*Activity*: The lines to return run from the one containing "blue arrow: (104, 44) -> (97, 61), turned -30" through the end of the material; give them exactly and leave out the pictures.
### Given data ###
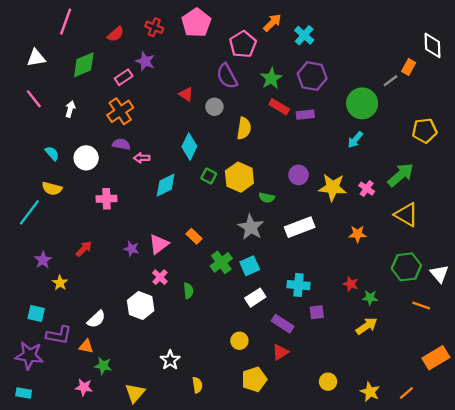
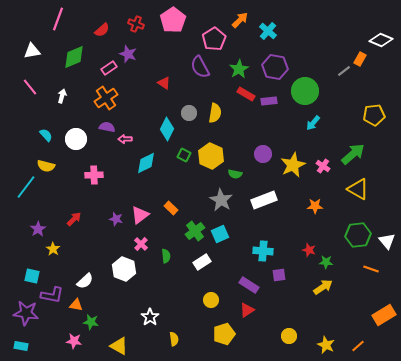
white diamond: (433, 45) -> (381, 40), turned -65
green circle: (362, 103) -> (305, 91), moved
gray circle: (214, 107) -> (189, 113), moved
yellow star: (333, 187) -> (293, 165), turned -30
white rectangle: (255, 298) -> (202, 262), moved
yellow triangle: (135, 393) -> (119, 346), turned -42

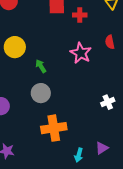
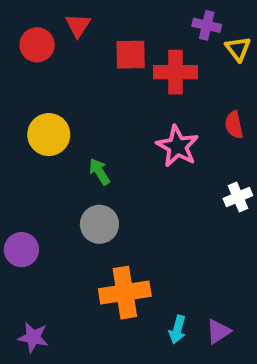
red cross: (80, 15) -> (176, 72), size x1.5
white cross: (108, 102) -> (238, 197), moved
cyan arrow: (79, 155) -> (177, 330), moved

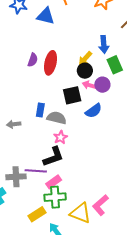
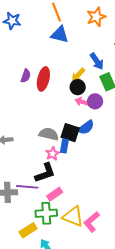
blue triangle: (46, 16) -> (60, 35), moved
blue arrow: (104, 44) -> (97, 61), turned -30
black square: (72, 95) -> (70, 133), moved, turned 30
blue rectangle: (40, 110) -> (64, 146), moved
pink rectangle: (54, 182) -> (55, 194), moved
yellow triangle: (80, 213) -> (73, 217), moved

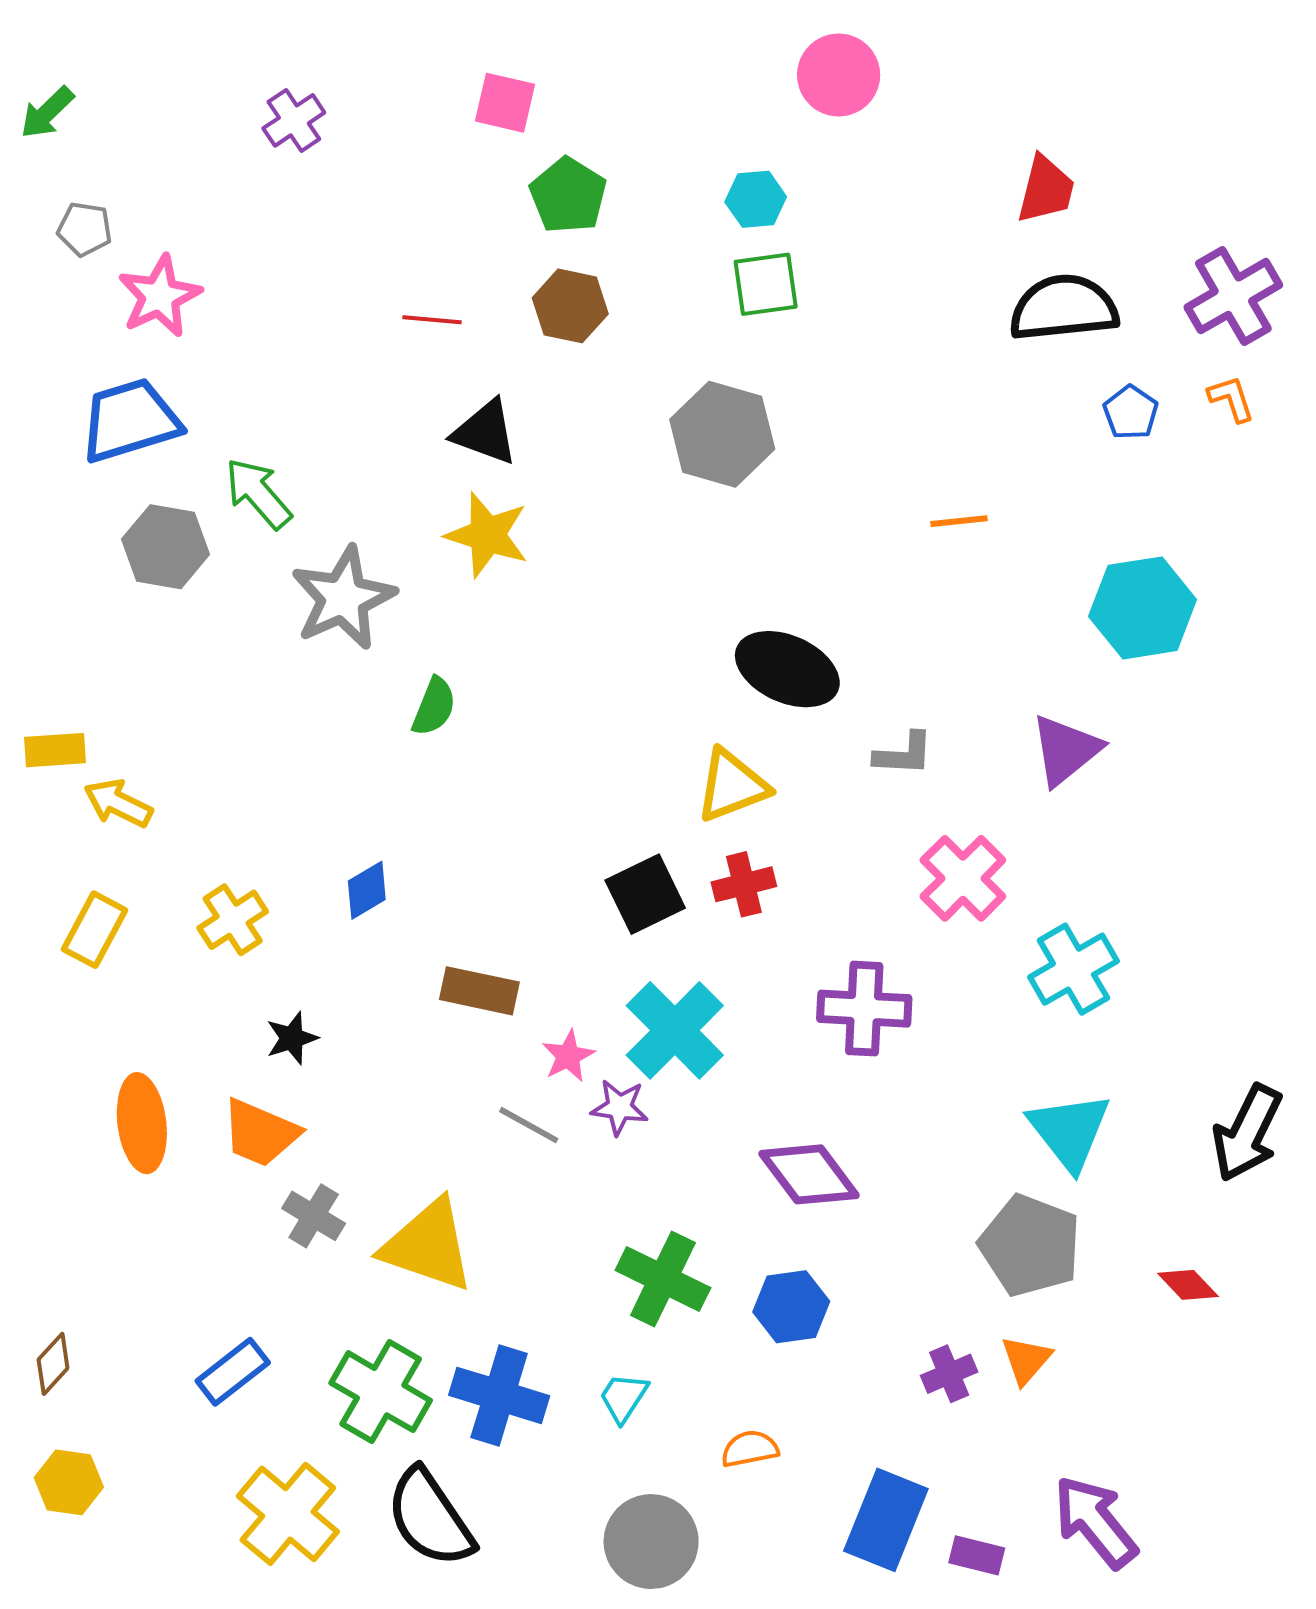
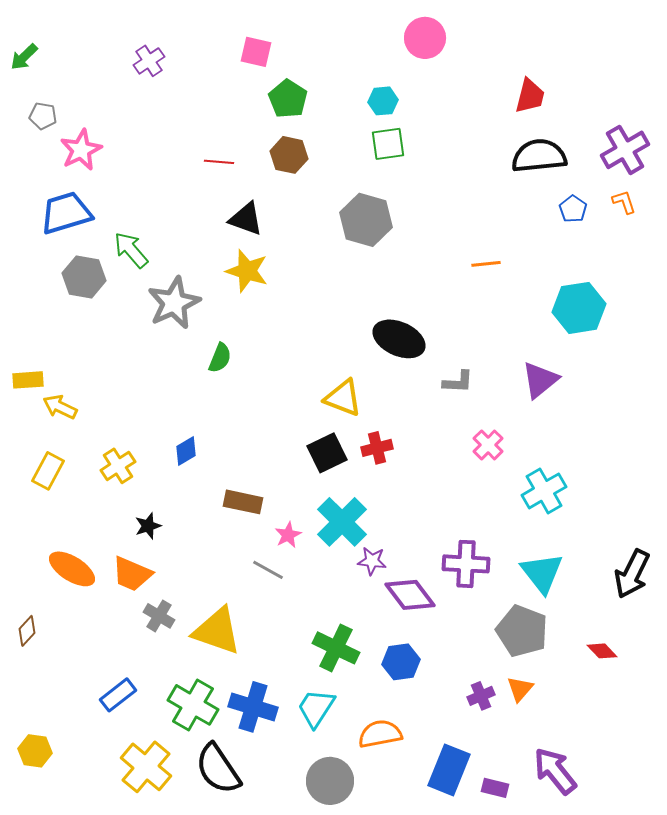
###
*Response to the exercise*:
blue arrow: (104, 44) -> (97, 61), turned -30
black square: (72, 95) -> (70, 133), moved, turned 30
blue rectangle: (40, 110) -> (64, 146), moved
pink rectangle: (54, 182) -> (55, 194), moved
yellow triangle: (80, 213) -> (73, 217), moved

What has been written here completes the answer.